## WHAT THE TASK REQUIRES
Look below for the line holding "white teddy bear: 3 -> 2" and the line holding "yellow teddy bear: 1 -> 2". Transcribe exactly those lines and all lines between them, nothing more.
--- EXCERPTED DATA ---
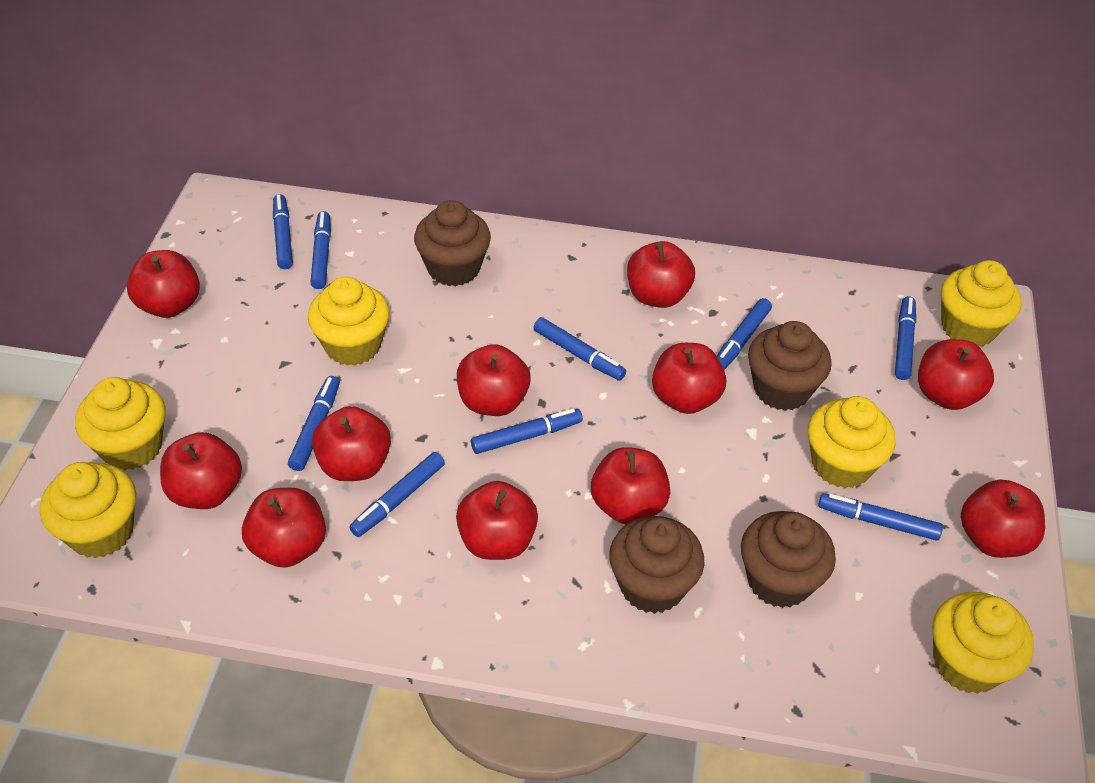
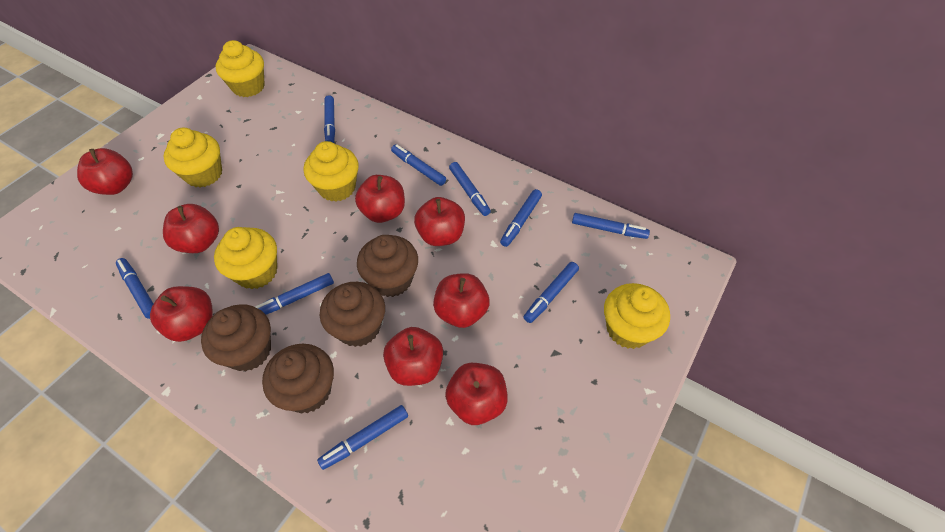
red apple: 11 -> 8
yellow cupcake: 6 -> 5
---
--- EXCERPTED DATA ---
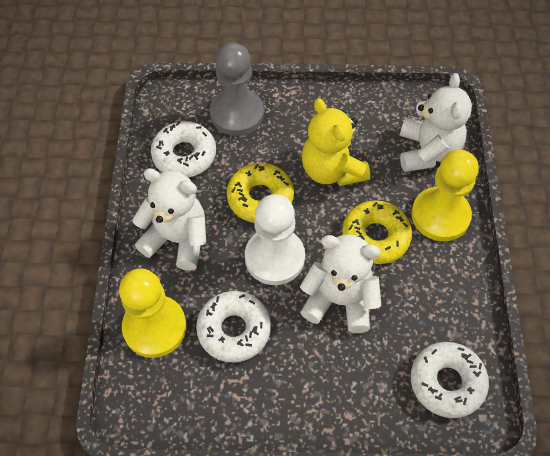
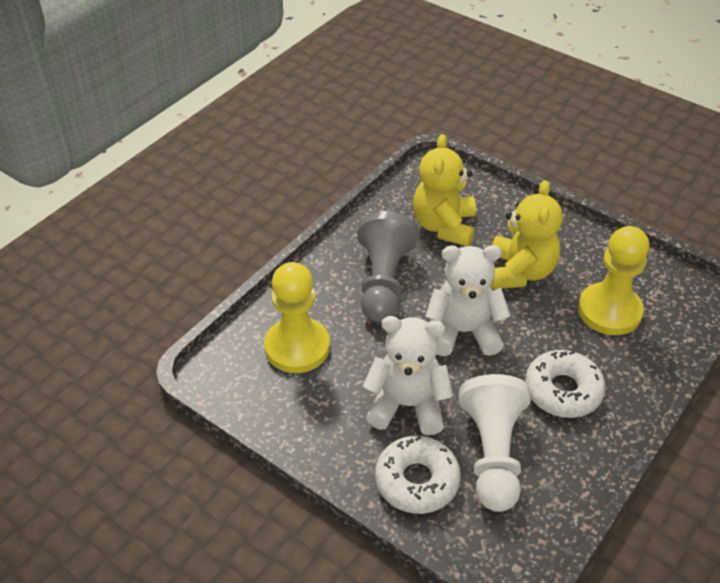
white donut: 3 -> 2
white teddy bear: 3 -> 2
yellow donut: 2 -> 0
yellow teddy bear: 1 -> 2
---
## RESULT FOR THIS EXERCISE
white teddy bear: 3 -> 2
yellow donut: 2 -> 0
yellow teddy bear: 1 -> 2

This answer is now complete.